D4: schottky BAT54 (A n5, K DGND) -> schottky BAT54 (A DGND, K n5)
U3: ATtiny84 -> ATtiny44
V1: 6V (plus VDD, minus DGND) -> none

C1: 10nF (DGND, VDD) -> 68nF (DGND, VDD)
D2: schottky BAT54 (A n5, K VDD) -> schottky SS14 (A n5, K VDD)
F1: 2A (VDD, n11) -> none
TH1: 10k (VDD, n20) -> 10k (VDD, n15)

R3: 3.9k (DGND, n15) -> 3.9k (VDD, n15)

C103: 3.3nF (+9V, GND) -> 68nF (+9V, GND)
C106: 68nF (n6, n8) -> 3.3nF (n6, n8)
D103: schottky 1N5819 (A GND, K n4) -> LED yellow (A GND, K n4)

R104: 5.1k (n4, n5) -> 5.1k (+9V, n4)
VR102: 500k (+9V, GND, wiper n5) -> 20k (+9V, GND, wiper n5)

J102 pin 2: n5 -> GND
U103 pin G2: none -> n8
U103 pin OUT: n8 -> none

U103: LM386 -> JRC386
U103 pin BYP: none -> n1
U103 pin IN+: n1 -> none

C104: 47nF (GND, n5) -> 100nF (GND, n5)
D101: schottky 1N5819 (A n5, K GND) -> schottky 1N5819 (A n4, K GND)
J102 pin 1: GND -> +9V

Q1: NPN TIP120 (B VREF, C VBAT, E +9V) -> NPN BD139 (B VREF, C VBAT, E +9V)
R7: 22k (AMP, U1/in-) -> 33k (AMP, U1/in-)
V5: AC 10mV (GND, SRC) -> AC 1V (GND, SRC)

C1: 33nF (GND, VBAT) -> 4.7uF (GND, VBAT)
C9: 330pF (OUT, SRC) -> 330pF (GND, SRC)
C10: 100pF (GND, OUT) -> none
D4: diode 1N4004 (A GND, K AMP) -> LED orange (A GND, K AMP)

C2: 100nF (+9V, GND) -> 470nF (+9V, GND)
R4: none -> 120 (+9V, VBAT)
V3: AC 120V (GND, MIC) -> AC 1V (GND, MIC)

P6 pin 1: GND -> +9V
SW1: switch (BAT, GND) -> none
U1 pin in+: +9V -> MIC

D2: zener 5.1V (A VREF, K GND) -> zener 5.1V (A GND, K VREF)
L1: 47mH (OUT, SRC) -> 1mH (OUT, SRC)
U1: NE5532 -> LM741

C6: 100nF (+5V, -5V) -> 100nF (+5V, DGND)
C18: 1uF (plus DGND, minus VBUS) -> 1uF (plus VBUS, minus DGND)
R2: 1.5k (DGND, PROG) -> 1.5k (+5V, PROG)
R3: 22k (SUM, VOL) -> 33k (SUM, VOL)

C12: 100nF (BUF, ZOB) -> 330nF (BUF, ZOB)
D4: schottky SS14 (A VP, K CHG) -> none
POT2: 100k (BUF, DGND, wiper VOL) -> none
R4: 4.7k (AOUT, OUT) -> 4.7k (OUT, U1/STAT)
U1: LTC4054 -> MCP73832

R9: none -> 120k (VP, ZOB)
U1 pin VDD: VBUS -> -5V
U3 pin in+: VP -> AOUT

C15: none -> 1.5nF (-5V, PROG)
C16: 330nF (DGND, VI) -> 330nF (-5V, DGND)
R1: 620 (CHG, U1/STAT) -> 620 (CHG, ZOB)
◆ ◆ ◆ ◆ ◆
WHAT YOU SHOULD DO: Copy out the line containing "R4: 4.7k (AOUT, OUT) -> 4.7k (OUT, U1/STAT)", then every line after it through the end of the listing, exactly and with nothing else.

ANSWER TO THE EXERCISE:
R4: 4.7k (AOUT, OUT) -> 4.7k (OUT, U1/STAT)
U1: LTC4054 -> MCP73832

R9: none -> 120k (VP, ZOB)
U1 pin VDD: VBUS -> -5V
U3 pin in+: VP -> AOUT

C15: none -> 1.5nF (-5V, PROG)
C16: 330nF (DGND, VI) -> 330nF (-5V, DGND)
R1: 620 (CHG, U1/STAT) -> 620 (CHG, ZOB)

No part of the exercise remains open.